(Object change descriptions)
-------

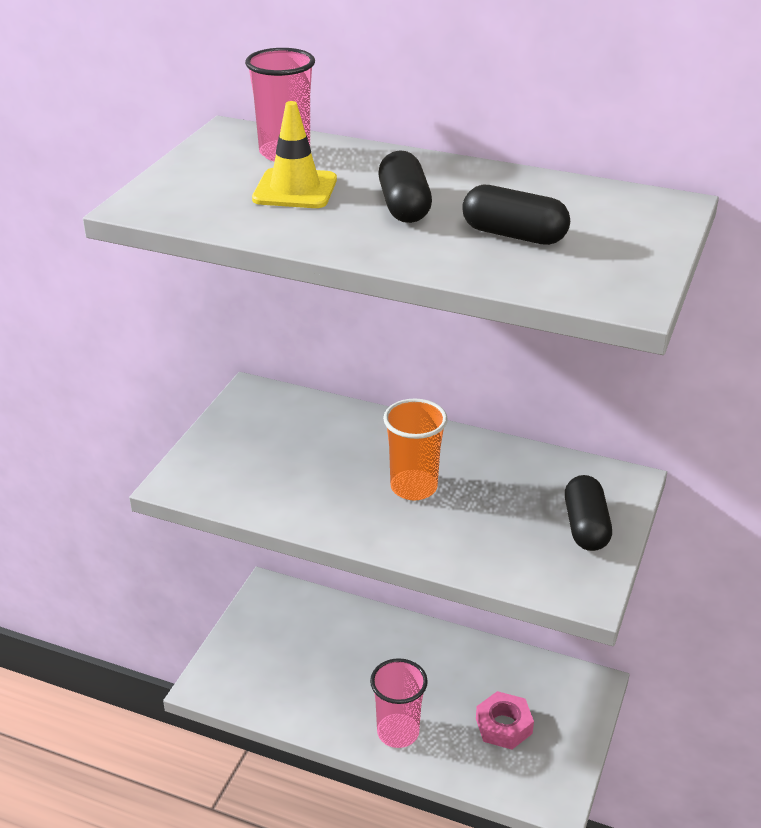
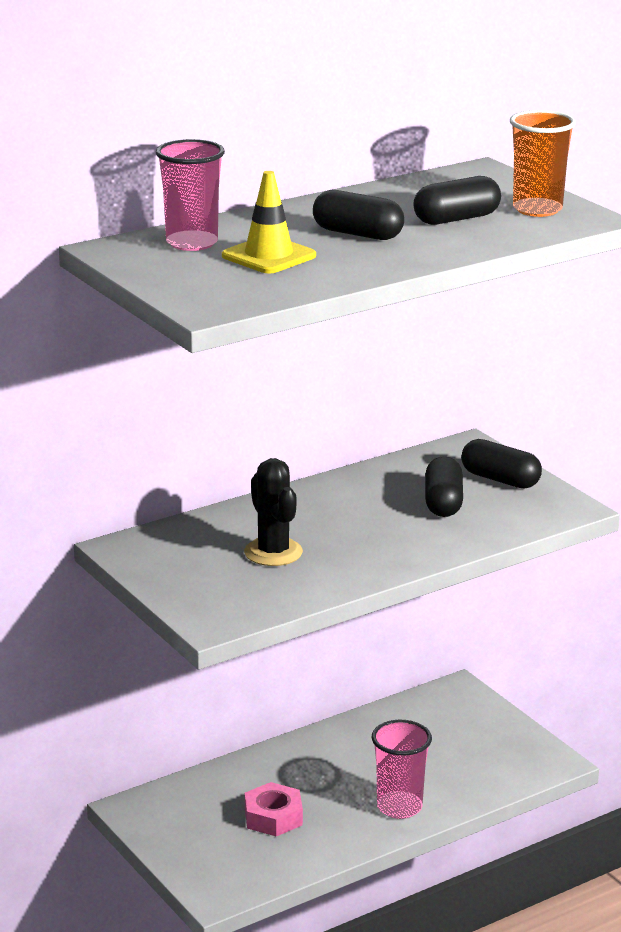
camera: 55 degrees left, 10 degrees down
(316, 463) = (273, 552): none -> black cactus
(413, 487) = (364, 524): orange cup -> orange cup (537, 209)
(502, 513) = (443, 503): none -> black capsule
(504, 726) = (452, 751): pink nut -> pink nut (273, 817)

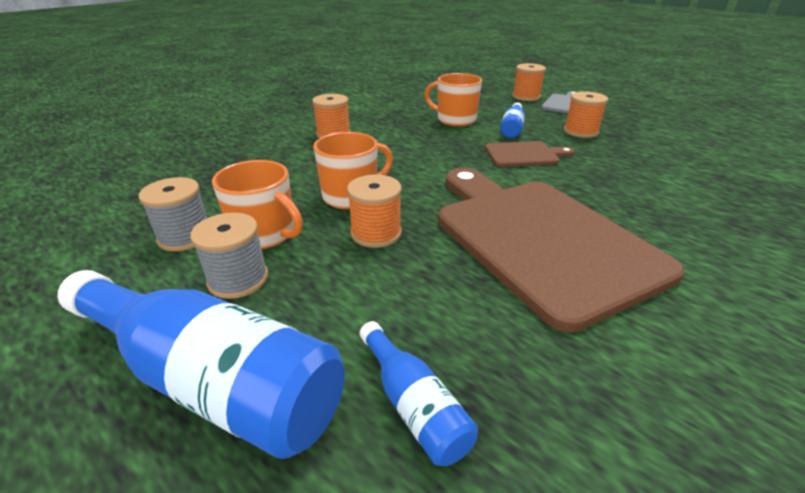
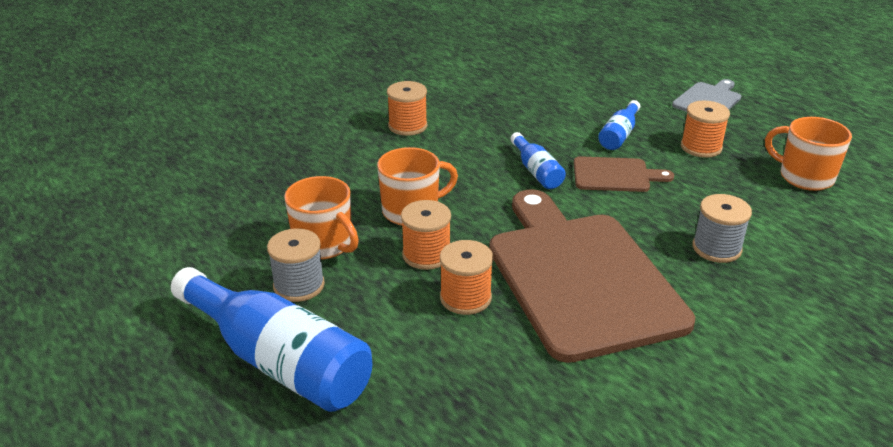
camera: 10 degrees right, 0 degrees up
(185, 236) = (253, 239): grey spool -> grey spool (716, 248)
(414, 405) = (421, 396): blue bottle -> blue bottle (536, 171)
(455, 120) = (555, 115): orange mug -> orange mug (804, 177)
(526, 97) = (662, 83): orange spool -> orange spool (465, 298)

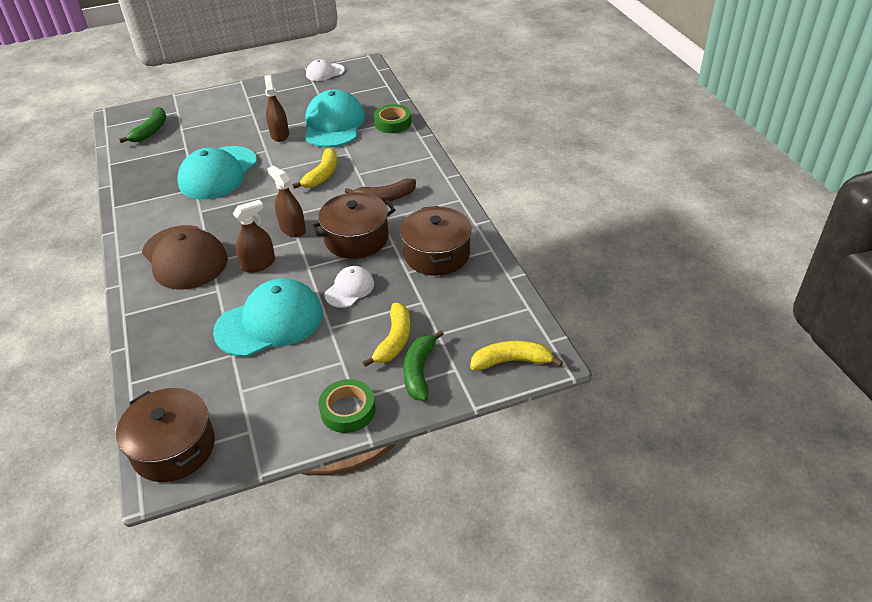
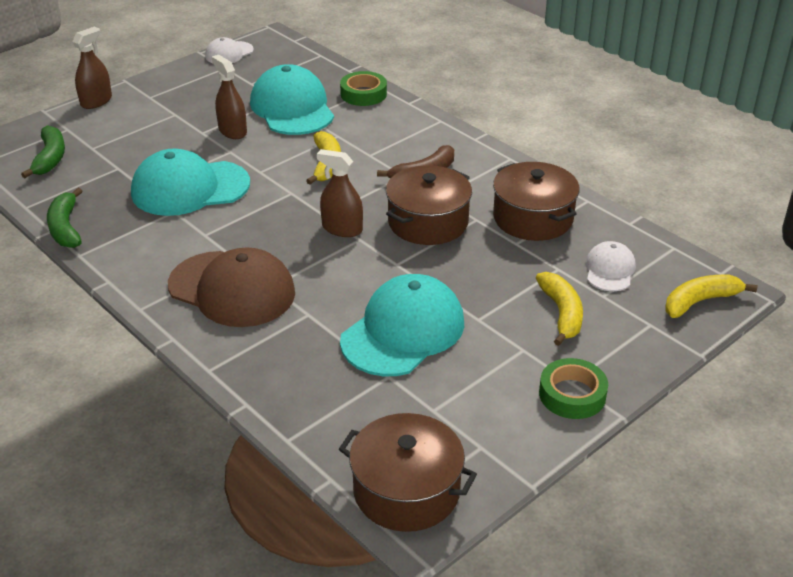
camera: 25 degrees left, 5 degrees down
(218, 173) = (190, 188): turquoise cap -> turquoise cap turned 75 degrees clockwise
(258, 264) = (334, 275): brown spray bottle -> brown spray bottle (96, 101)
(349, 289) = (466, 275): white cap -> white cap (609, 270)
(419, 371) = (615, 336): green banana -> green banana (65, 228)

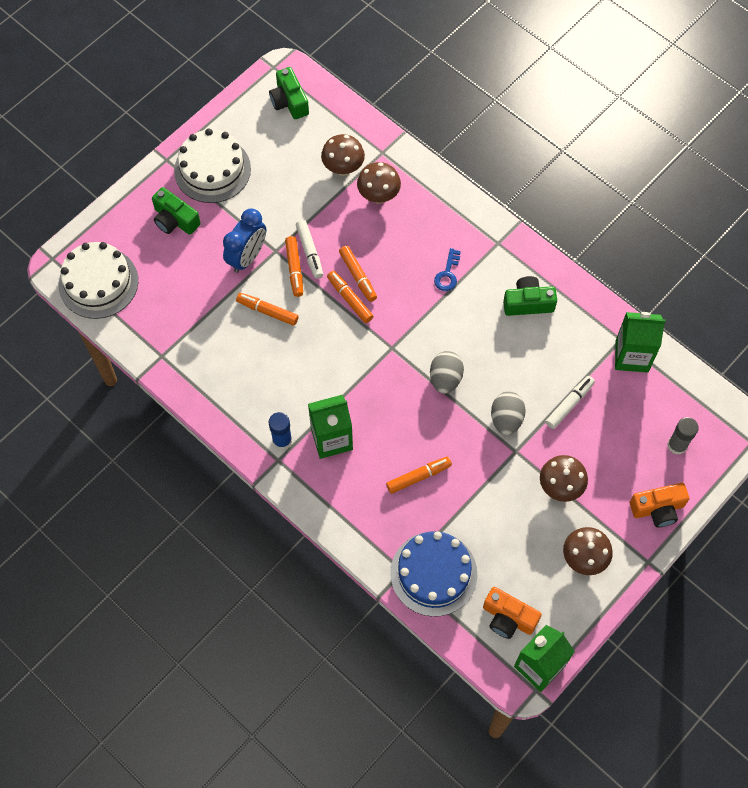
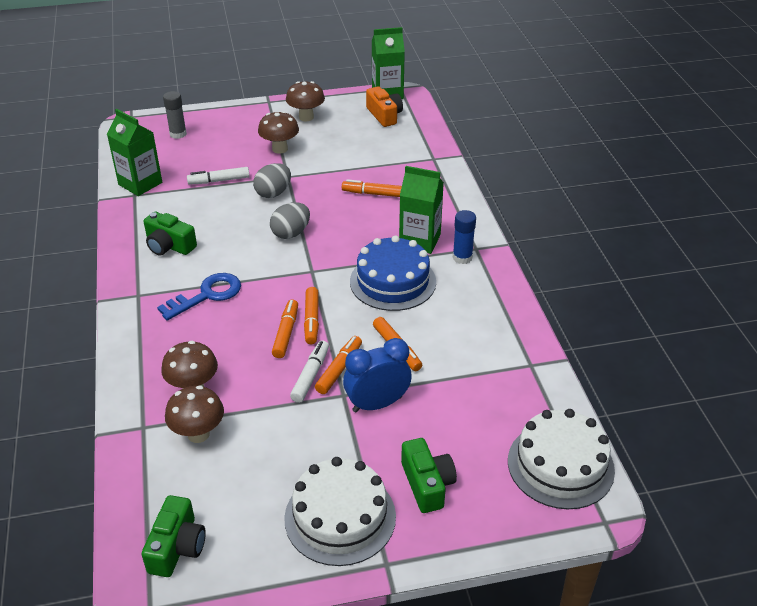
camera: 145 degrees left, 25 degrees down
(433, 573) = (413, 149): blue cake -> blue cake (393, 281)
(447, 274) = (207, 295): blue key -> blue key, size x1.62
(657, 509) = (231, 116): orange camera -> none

-------

#### [What to do]
Each entry must be reproduced word for word, and any image among them left out.

#### [Result of this exercise]
camera: 55 degrees left, 10 degrees down
(316, 463) = (273, 552): none -> black cactus
(413, 487) = (364, 524): orange cup -> orange cup (537, 209)
(502, 513) = (443, 503): none -> black capsule
(504, 726) = (452, 751): pink nut -> pink nut (273, 817)

camera: 10 degrees right, 0 degrees up
(185, 236) = (253, 239): grey spool -> grey spool (716, 248)
(414, 405) = (421, 396): blue bottle -> blue bottle (536, 171)
(455, 120) = (555, 115): orange mug -> orange mug (804, 177)
(526, 97) = (662, 83): orange spool -> orange spool (465, 298)

camera: 25 degrees left, 5 degrees down
(218, 173) = (190, 188): turquoise cap -> turquoise cap turned 75 degrees clockwise
(258, 264) = (334, 275): brown spray bottle -> brown spray bottle (96, 101)
(349, 289) = (466, 275): white cap -> white cap (609, 270)
(419, 371) = (615, 336): green banana -> green banana (65, 228)

camera: 145 degrees left, 25 degrees down
(433, 573) = (413, 149): blue cake -> blue cake (393, 281)
(447, 274) = (207, 295): blue key -> blue key, size x1.62
(657, 509) = (231, 116): orange camera -> none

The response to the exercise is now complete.